[Start of Extracted records]

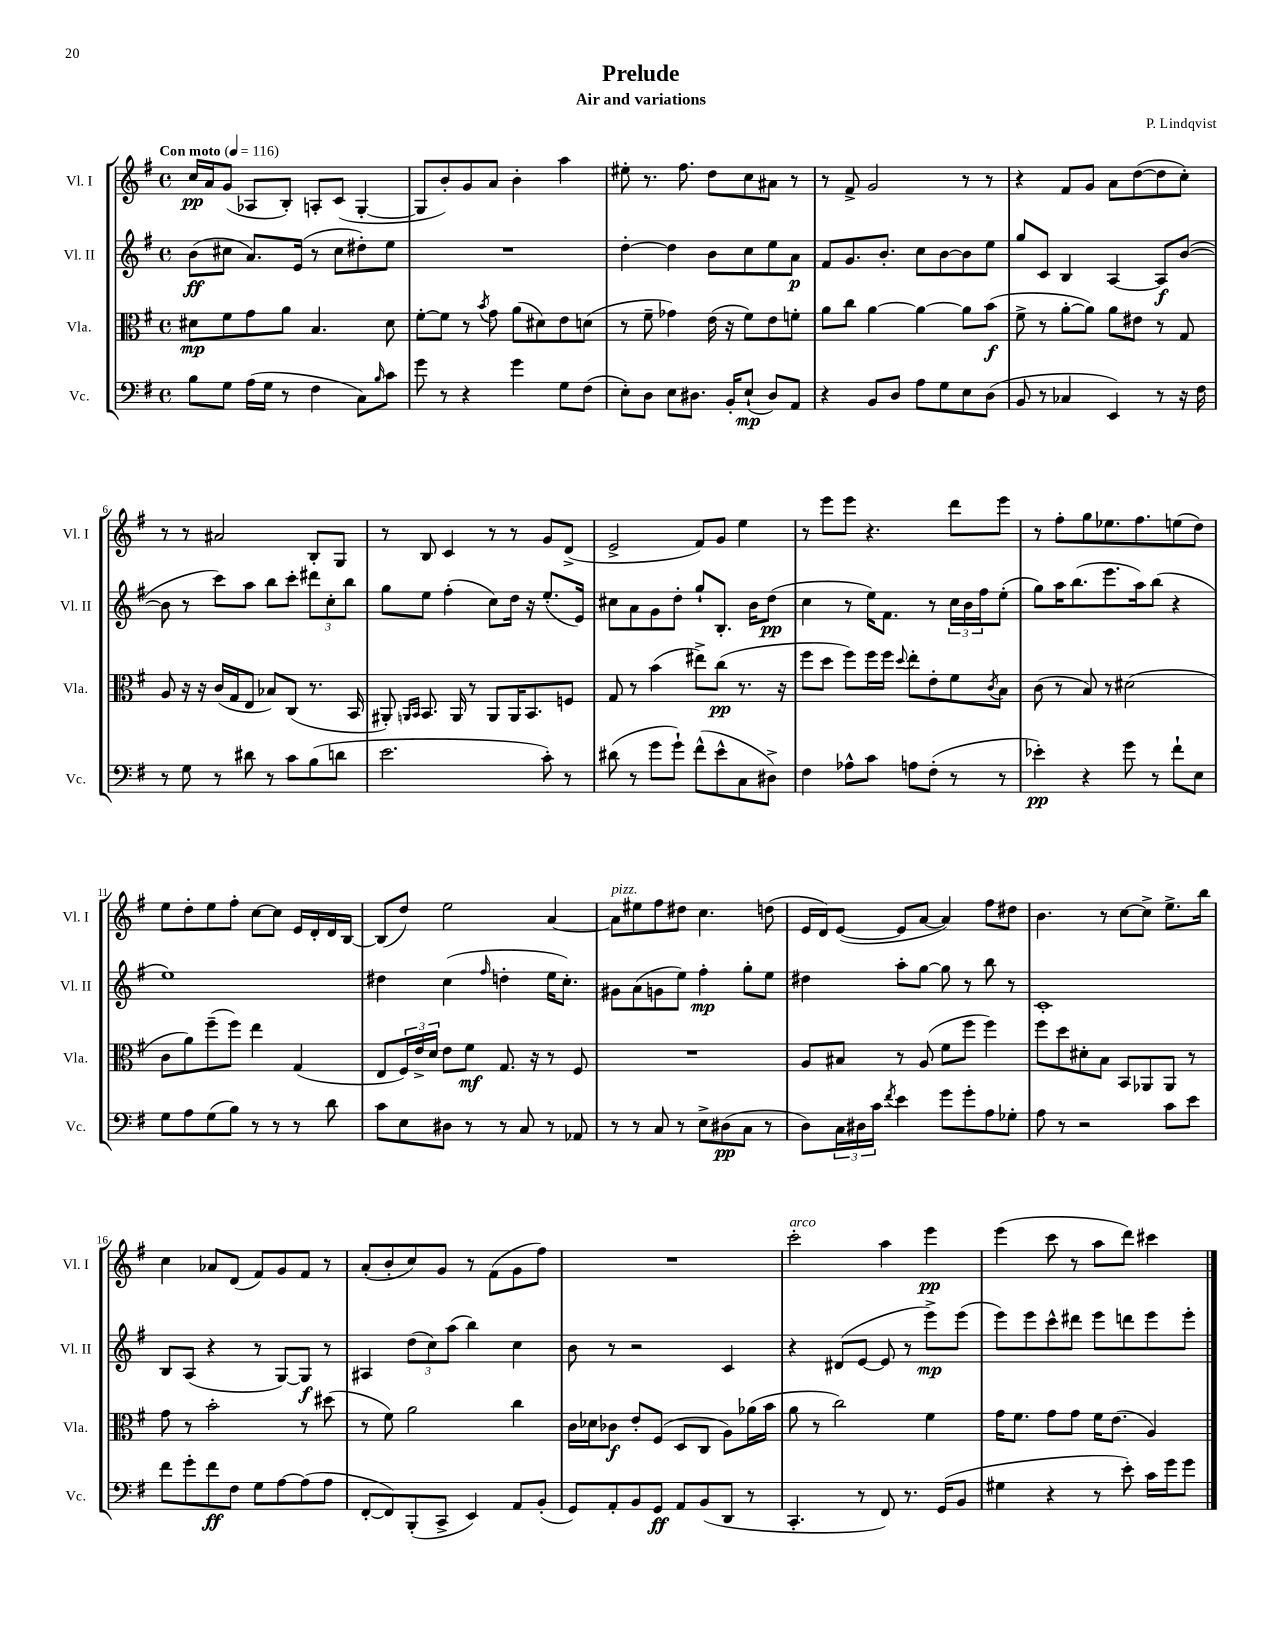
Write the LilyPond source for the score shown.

\header { title = "Prelude" composer = "P. Lindqvist" subtitle = "Air and variations" }
<<
\new StaffGroup <<
\new Staff = "s0" \with { instrumentName = "Vl. I" shortInstrumentName = "Vl. I" } {
    \clef treble \key g \major \defaultTimeSignature \time 4/4 \tempo "Con moto" 4 = 116
    c''16\pp a'16 g'8( aes8 b8-.) a8-. c'8( g4~-. |
    g8 b'8-.) g'8 a'8 b'4-. a''4 |
    eis''8-. r8. fis''8. d''8 c''8 ais'8 r8 |
    r8 fis'8-> g'2 r8 r8 |
    r4 fis'8 g'8 a'8 d''8~( d''8 c''8-.) |
    r8 r8 ais'2 b8-. g8 |
    r8 b8 c'4 r8 r8 g'8 d'8->( |
    e'2-> fis'8) g'8 e''4 |
    r8 e'''8 e'''8 r4. d'''8 e'''8 |
    r8 fis''8-. g''8 ees''8. fis''8. e''8( d''8) |
    e''8 d''8-. e''8 fis''8-. c''8~ c''8 e'16 d'16-. d'16 b16~ |
    b8( d''8) e''2 a'4~ |
    a'8^\markup { \italic "pizz." } eis''8 fis''8 dis''8 c''4. d''8( |
    e'16 d'16) e'8~( e'8 a'8~ a'4) fis''8 dis''8 |
    b'4. r8 c''8~ c''8-> e''8.-> b''16 |
    c''4 aes'8 d'8( fis'8) g'8 fis'8 r8 |
    a'8-.( b'8-. c''8) g'8 r8 fis'8( g'8 fis''8) |
    R1 |
    c'''2-.^\markup { \italic "arco" } a''4 e'''4\pp |
    e'''4( c'''8 r8 a''8 d'''8) cis'''4 \bar "|." |
}
\new Staff = "s1" \with { instrumentName = "Vl. II" shortInstrumentName = "Vl. II" } {
    \clef treble \key g \major \defaultTimeSignature \time 4/4
    b'8\ff( cis''8 a'8.) e'16( r8 cis''8 dis''8-.) e''8 |
    R1 |
    d''4~-. d''4 b'8 c''8 e''8 a'8\p |
    fis'8 g'8. b'8.-. c''8 b'8~ b'8 e''8 |
    g''8 c'8 b4 a4~ a8\f b'8~( |
    b'8 r8 c'''8) a''8 b''8 c'''8-. \tuplet 3/2 { dis'''8 c''8-. b''8 } |
    g''8 e''8 fis''4-.( c''8) d''16 r16 e''8.-.( e'16) |
    cis''8 a'8 g'8 d''8-. g''8-! b8.-. b'16 d''8\pp( |
    c''4 r8 e''16) fis'8. r8 \tuplet 3/2 { c''16 b'16 fis''16 } e''8-.( |
    g''8) a''16 b''8.( e'''8. a''16) b''8( r4 |
    e''1) |
    dis''4 c''4( \grace { fis''16 } d''4-. e''16 c''8.-.) |
    gis'8 a'8( g'8 e''8) fis''4-.\mp g''8-. e''8 |
    dis''4 a''8-. g''8~ g''8 r8 b''8 r8 |
    c'1-. |
    b8 a8( r4 r8 g8~) g8\f r8 |
    ais4 \tuplet 3/2 { d''8( c''8) a''8( } b''4) c''4 |
    b'8 r8 r2 c'4 |
    r4 dis'8( e'8~ e'8 r8 e'''8->\mp) e'''8( |
    e'''8) e'''8 c'''8-^ dis'''8 e'''8 d'''8 e'''8 e'''8-. \bar "|." |
}
\new Staff = "s2" \with { instrumentName = "Vla." shortInstrumentName = "Vla." } {
    \clef alto \key g \major \defaultTimeSignature \time 4/4
    dis'8\mp fis'8 g'8 a'8 b4. dis'8 |
    fis'8~-. fis'8 r8 \acciaccatura { b'8 } g'8 a'8( dis'8) e'8 d'8( |
    r8 fis'8-- ges'4) e'16( r16 fis'8) e'8 f'8-. |
    a'8 c''8 a'4~ a'4~ a'8 b'8\f( |
    fis'8-> r8 a'8~-. a'8) a'8 eis'8 r8 g8 |
    a8 r16 r16 c'16( g16 e8 bes8) c8( r8. b,16 |
    ais,8-.) \grace { a,16 b,16 } b,8. a,16 r8 a,8 a,16 b,8. f8 |
    g8 r8 b'4( eis''8->) c''8\pp( r8. r16 |
    fis''8 d''8 fis''8) fis''16 fis''16 \appoggiatura { d''8 } e''8-. e'8-. fis'8 \acciaccatura { c'8 } b8 |
    c'8( r8 b8) r8 dis'2( |
    c'8 a'8) fis''8--( fis''8) e''4 g4( |
    e8 \tuplet 3/2 { fis16) e'16-> d'16 } e'8 fis'8\mf g8. r16 r8 fis8 |
    R1 |
    a8 bis8 r8 a8( fis'8 fis''8 fis''4) |
    fis''8 d''8 dis'8-. b8 b,8 aes,8 aes,8 r8 |
    g'8 r8 b'2-. r8 dis''8( |
    r8 fis'8) a'2 c''4 |
    c'16 des'16 ces'8\f e'8-. fis8( d8 c8 a8) aes'16( b'16 |
    a'8 r8 c''2) fis'4 |
    g'16 fis'8. g'8 g'8 fis'16 e'8.( a4) \bar "|." |
}
\new Staff = "s3" \with { instrumentName = "Vc." shortInstrumentName = "Vc." } {
    \clef bass \key g \major \defaultTimeSignature \time 4/4
    b8 g8 a16( g16 r8 fis4 c8) \grace { b16 } c'8 |
    g'8 r8 r4 g'4 g8 fis8( |
    e8-.) d8 e8 dis8. b,16-. e8-!\mp( dis8) a,8 |
    r4 b,8 d8 a8 g8 e8 d8( |
    b,8 r8 ces4 e,4) r8 r16 fis16 |
    r8 g8 r8 dis'8 r8 c'8 b8( d'8 |
    e'2. c'8-.) r8 |
    dis'8( r8 g'8 g'8-!) fis'8-^( e'8-^ c8 dis8->) |
    fis4 aes8-^ c'8 a8 fis8-.( r8 r8 |
    ees'4-.\pp) r4 g'8 r8 fis'8-! e8 |
    g8 a8 g8( b8) r8 r8 r8 d'8 |
    c'8 e8 dis8 r8 r8 c8 r8 aes,8 |
    r8 r8 c8 r8 e8-> dis8\pp( c8 r8 |
    d8) \tuplet 3/2 { c16 dis16 c'16 } \acciaccatura { fis'8 } e'4 g'8 g'8-. a8 ges8-. |
    a8 r8 r2 c'8 e'8 |
    fis'8 g'8-. fis'8\ff fis8 g8 a8~ a8( a8 |
    fis,8~-. fis,8) b,,8-.( c,8-> e,4) a,8 b,8-.( |
    g,8) a,8-. b,8 g,8\ff a,8 b,8( d,8 r8 |
    c,4.-. r8 fis,8) r8. g,16( b,8 |
    gis4 r4 r8 e'8-.) c'16 g'16 g'8 \bar "|." |
}
>>
>>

[End of Extracted records]

• _Instructions to follow_:
List every line of the entries above that contains the string "shortInstrumentName", copying each such line in full. The match is case-sensitive.

• _Finished exercise_:
\new Staff = "s0" \with { instrumentName = "Vl. I" shortInstrumentName = "Vl. I" } {
\new Staff = "s1" \with { instrumentName = "Vl. II" shortInstrumentName = "Vl. II" } {
\new Staff = "s2" \with { instrumentName = "Vla." shortInstrumentName = "Vla." } {
\new Staff = "s3" \with { instrumentName = "Vc." shortInstrumentName = "Vc." } {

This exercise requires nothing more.